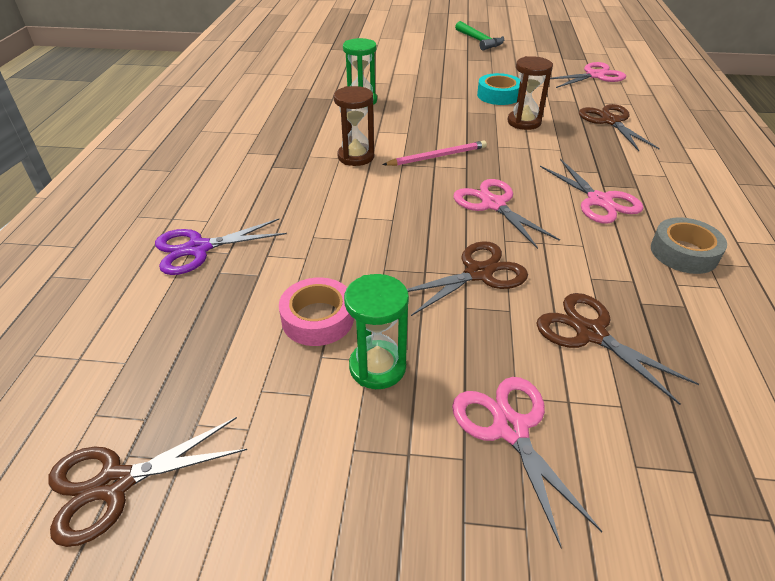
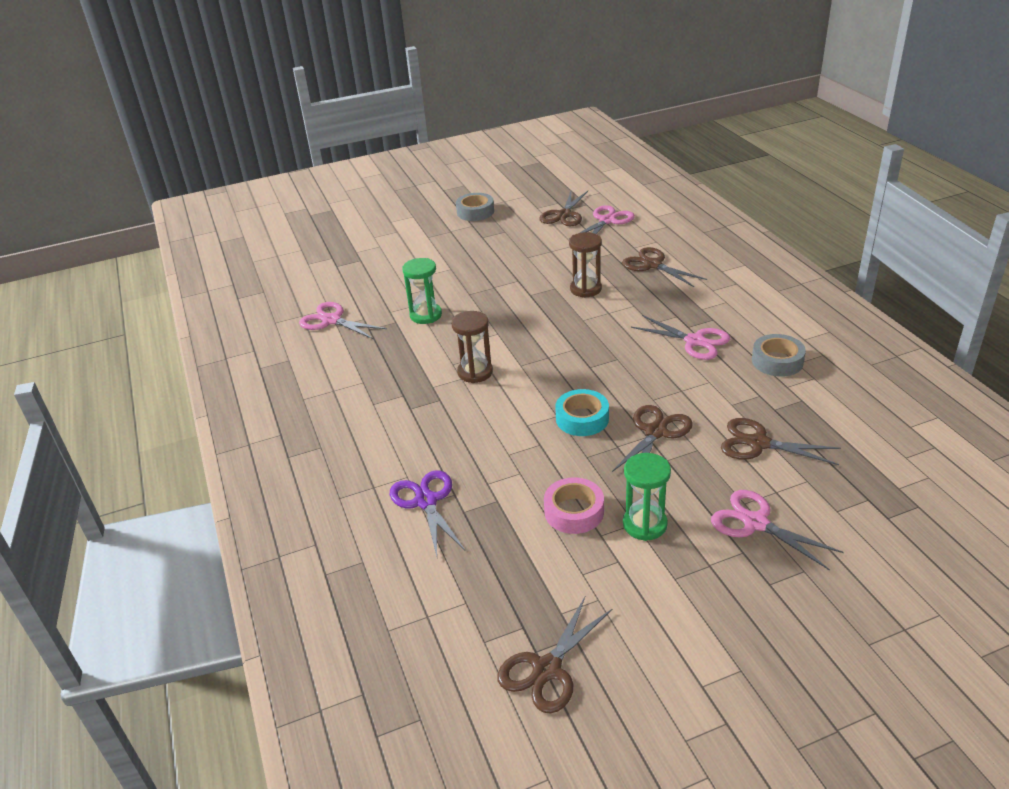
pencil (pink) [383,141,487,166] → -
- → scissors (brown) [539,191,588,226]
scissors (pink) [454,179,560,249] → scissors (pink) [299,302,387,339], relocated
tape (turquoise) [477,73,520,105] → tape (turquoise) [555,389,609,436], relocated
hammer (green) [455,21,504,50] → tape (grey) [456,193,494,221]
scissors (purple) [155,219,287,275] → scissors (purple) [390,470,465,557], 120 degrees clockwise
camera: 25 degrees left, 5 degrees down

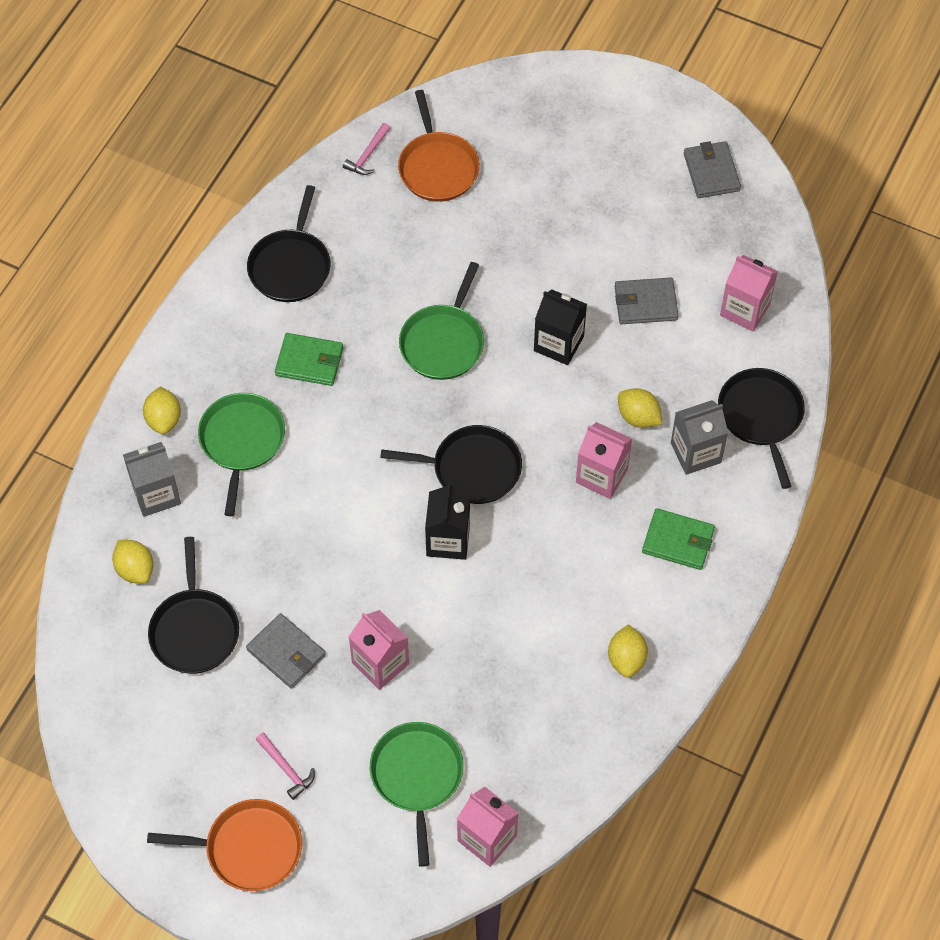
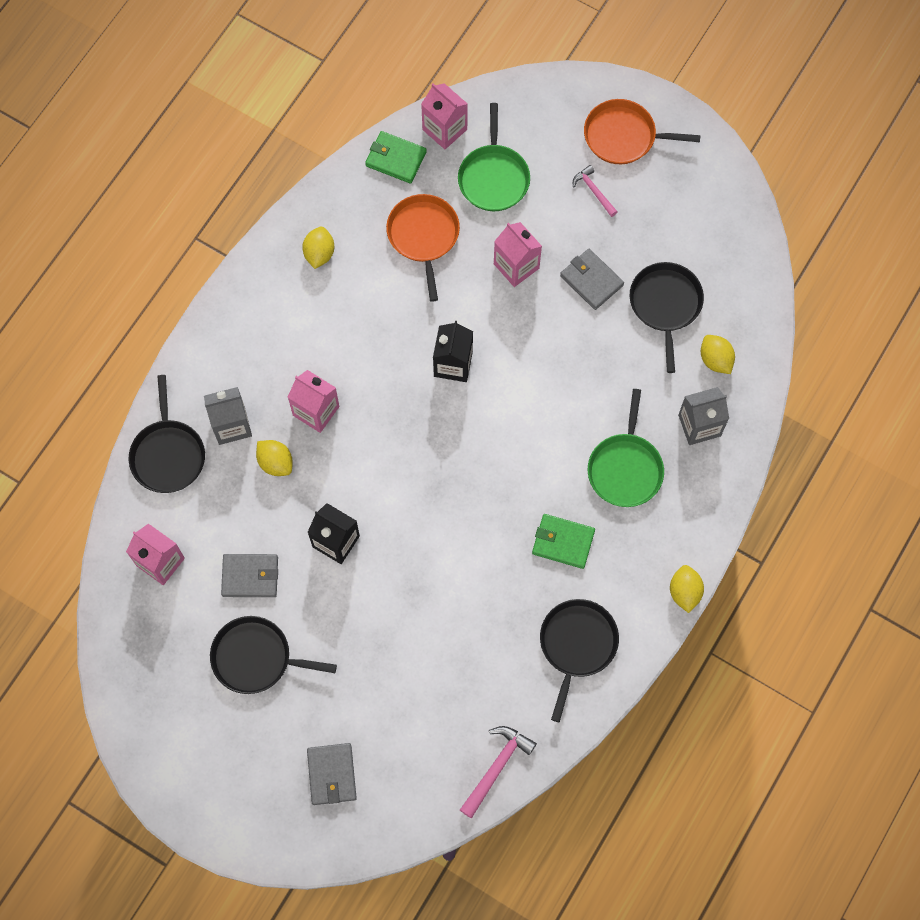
pan (green) [399,262,484,380] → -
lemon (yellow) [143,387,181,434] → lemon (yellow) [670,565,704,613], relocated
pan (black) [380,425,522,504] → pan (black) [210,616,337,694], relocated
pan (orange) [398,90,480,202] → pan (orange) [386,194,460,302], relocated
wallet (green) [642,508,715,570] → wallet (green) [365,131,427,184], relocated
wallet (grey) [684,141,741,198] → wallet (grey) [307,743,357,805], relocated
hammer (pink) [343,123,390,175] → hammer (pink) [460,726,537,818], x1.53
camera: 175 degrees left, 10 degrees up

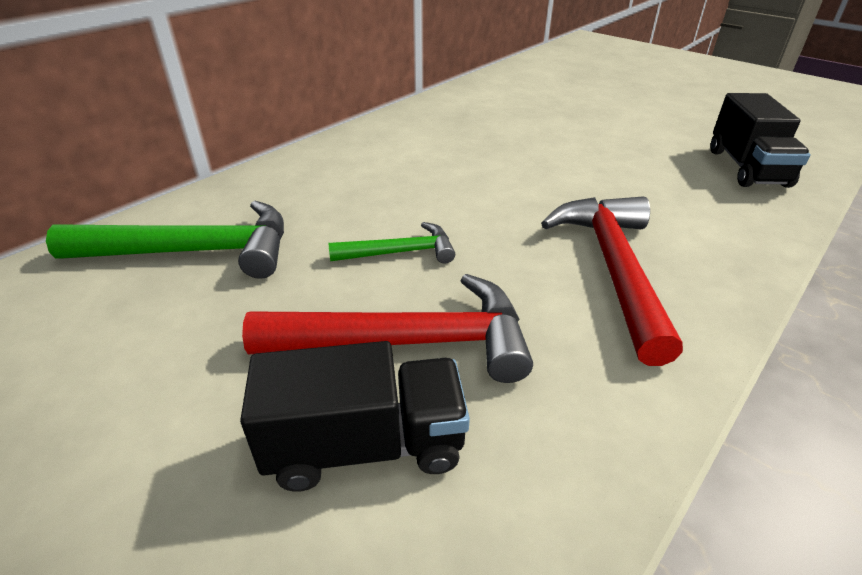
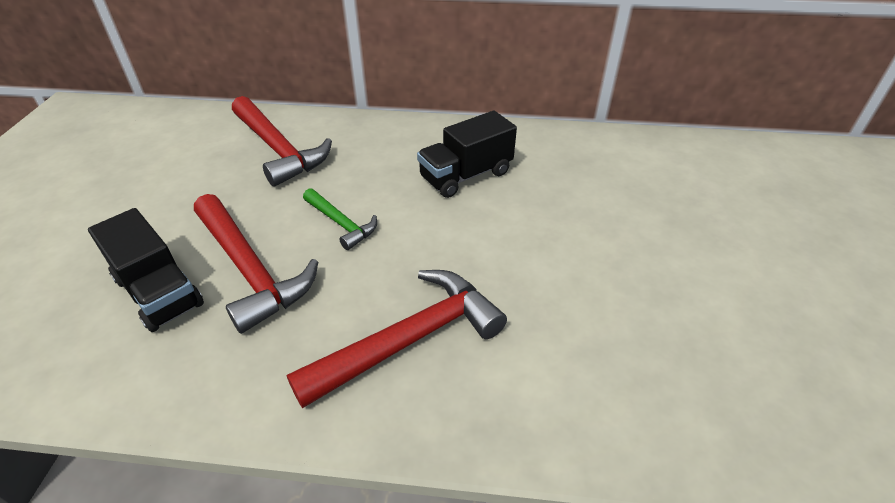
truck (black) [710,93,811,188] → truck (black) [417,111,517,198], relocated
hammer (green) [46,201,284,279] → hammer (red) [232,96,332,187]
camera: 55 degrees right, 5 degrees up

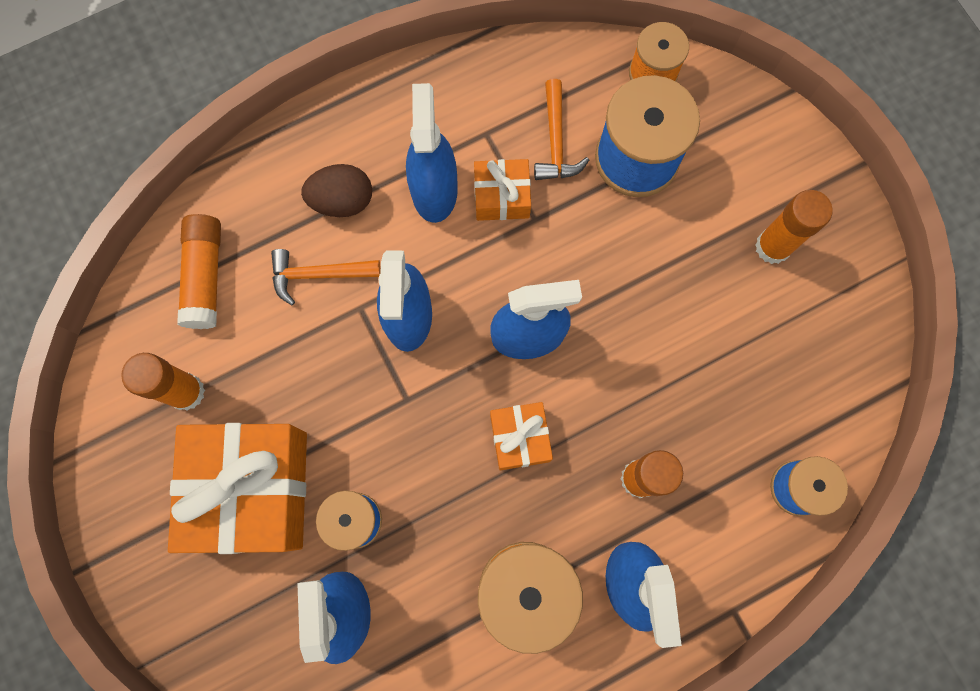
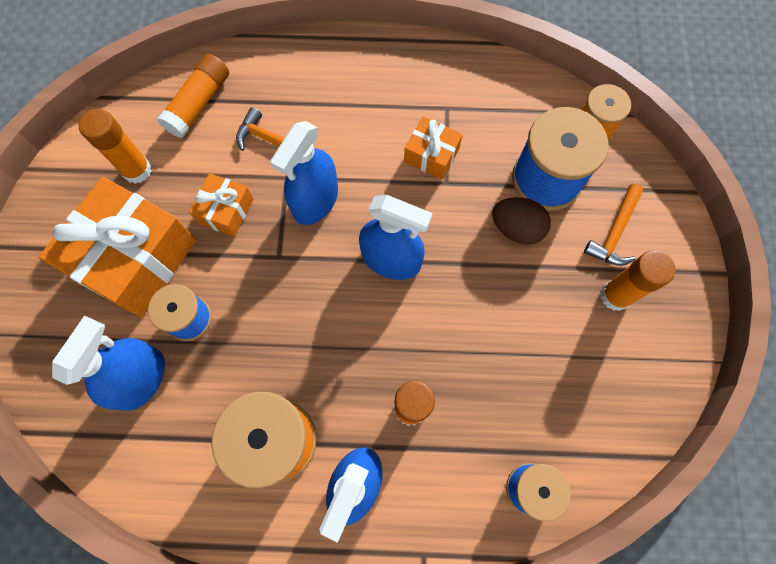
spray bottle (blue) [406,83,458,223] → -
egg (brown) [301,164,372,217] → egg (brown) [492,197,551,245], relocated
gift (orange) [490,402,553,470] → gift (orange) [189,173,253,237], relocated
hammer (orange) [534,79,589,180] → hammer (orange) [584,184,643,266], relocated
camera: 30 degrees right, 5 degrees down

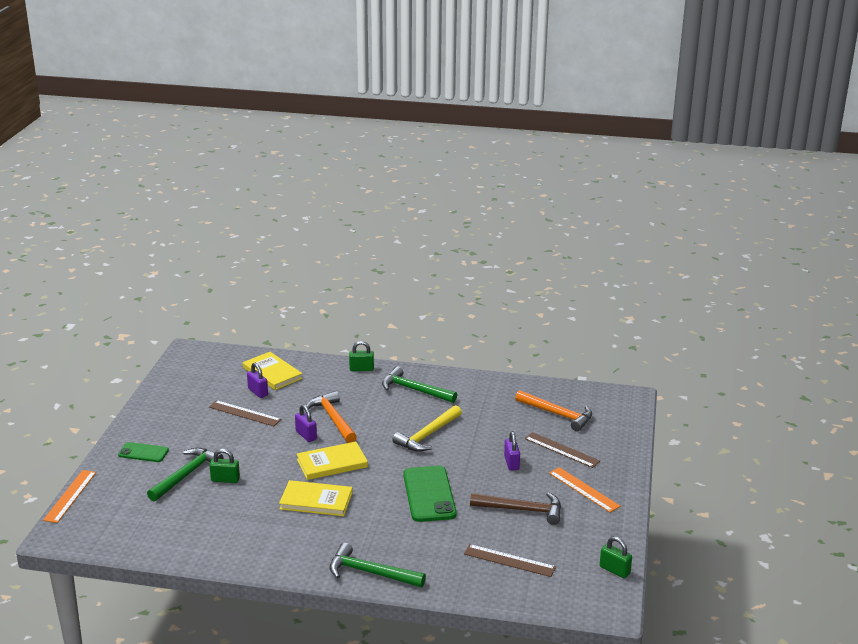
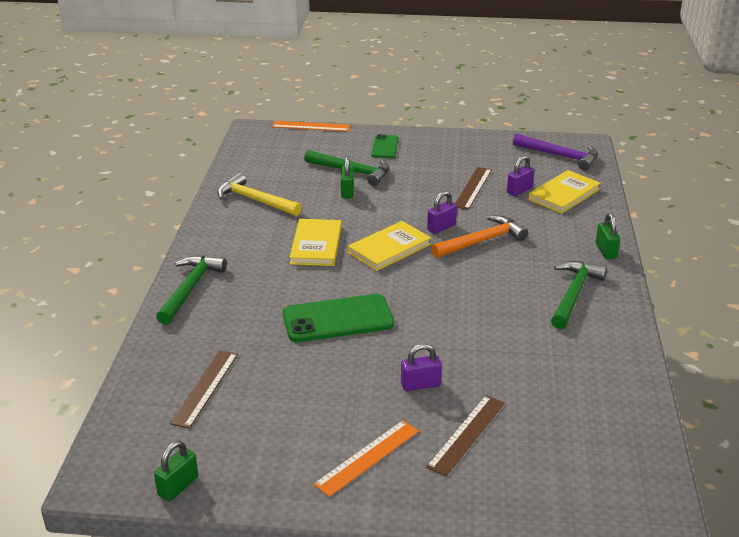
hammer (brown) [470,492,561,525] → -
hammer (orange) [515,390,592,431] → -
- → hammer (purple) [513,134,598,171]
hammer (yellow) [392,405,462,452] → hammer (yellow) [217,173,302,216], relocated
book (yellow) [297,441,368,480] → book (yellow) [348,221,431,271], 75 degrees clockwise
camera: 85 degrees right, 5 degrees up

· · · · · · ·

#### [What you should do]
Using the entries, return every line where the word "tape" can be found.

#### [Solution for this exercise]
tape (turquoise) [477,73,520,105] → tape (turquoise) [555,389,609,436], relocated
hammer (green) [455,21,504,50] → tape (grey) [456,193,494,221]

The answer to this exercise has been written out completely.